%%

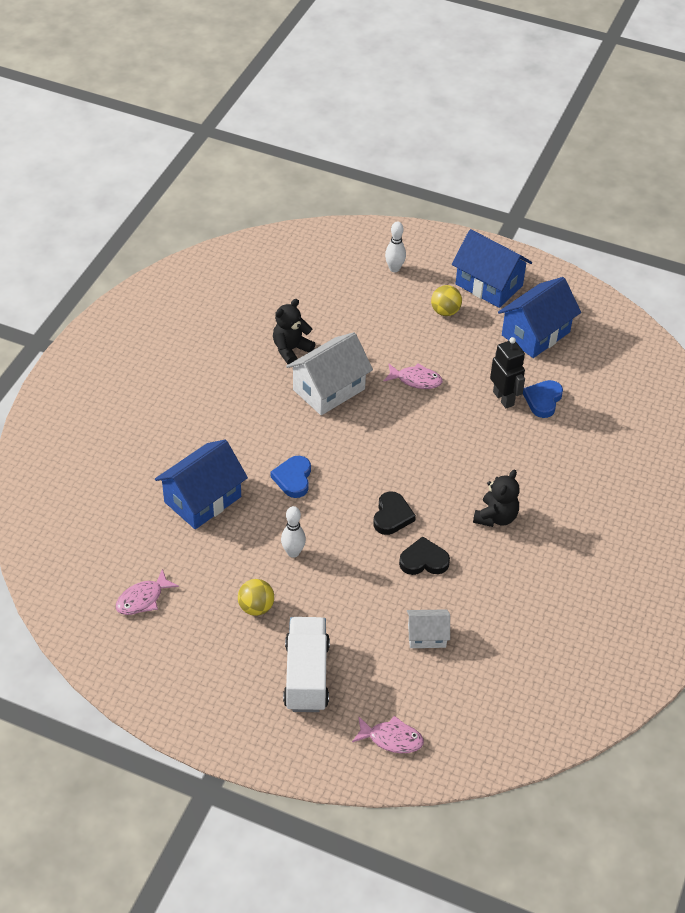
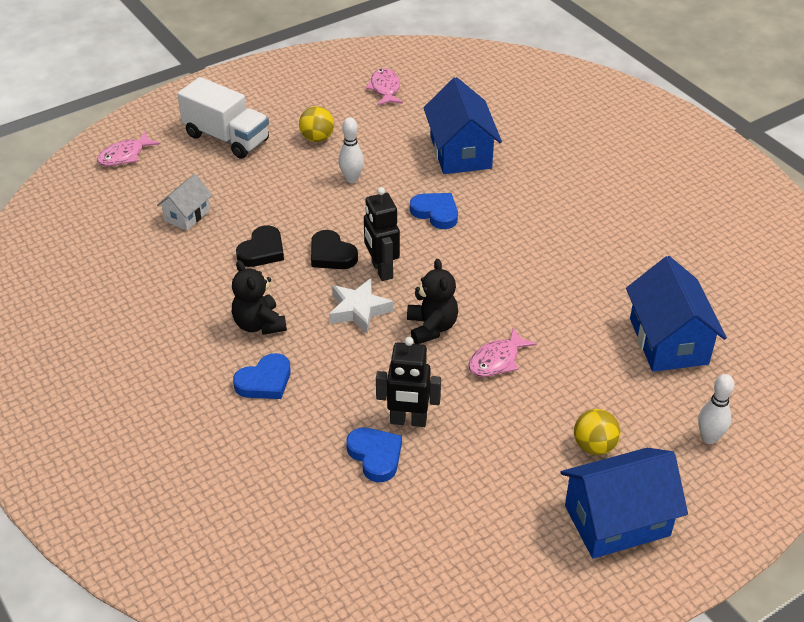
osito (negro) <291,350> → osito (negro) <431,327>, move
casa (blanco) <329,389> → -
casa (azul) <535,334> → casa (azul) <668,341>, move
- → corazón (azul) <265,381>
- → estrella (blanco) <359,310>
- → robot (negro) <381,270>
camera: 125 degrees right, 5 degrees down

%%

TASK PROMPT
Using the records above, output exactly the lines from the one containing "casa (azul) <535,334>" through the last line, and no others.

PROBLEM SOLUTION
casa (azul) <535,334> → casa (azul) <668,341>, move
- → corazón (azul) <265,381>
- → estrella (blanco) <359,310>
- → robot (negro) <381,270>
camera: 125 degrees right, 5 degrees down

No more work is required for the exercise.